PROVIDED MATERIAL =>
::::

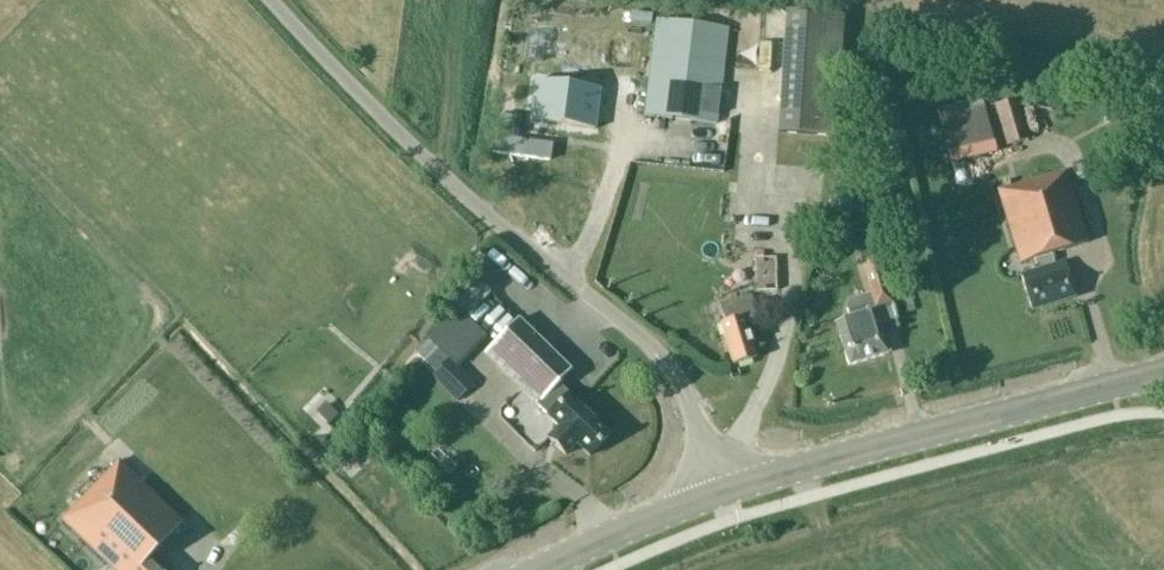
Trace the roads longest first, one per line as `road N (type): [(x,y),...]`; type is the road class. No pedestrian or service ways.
road 1 (unclassified): [(721,492),(664,361),(427,161),(270,0)]
road 2 (tertiary): [(721,492),(1163,371)]
road 3 (tertiary): [(540,569),(721,492)]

::::

AIM OF THE EXERCISE => Would you write out the data exactly, with no pictures in the copy?

EXERCISE RESPONSE =>
Trace the roads longest first, one per line as `road N (type): [(x,y),...]`; type is the road class. No pedestrian or service ways.
road 1 (unclassified): [(721,492),(664,361),(427,161),(270,0)]
road 2 (tertiary): [(721,492),(1163,371)]
road 3 (tertiary): [(540,569),(721,492)]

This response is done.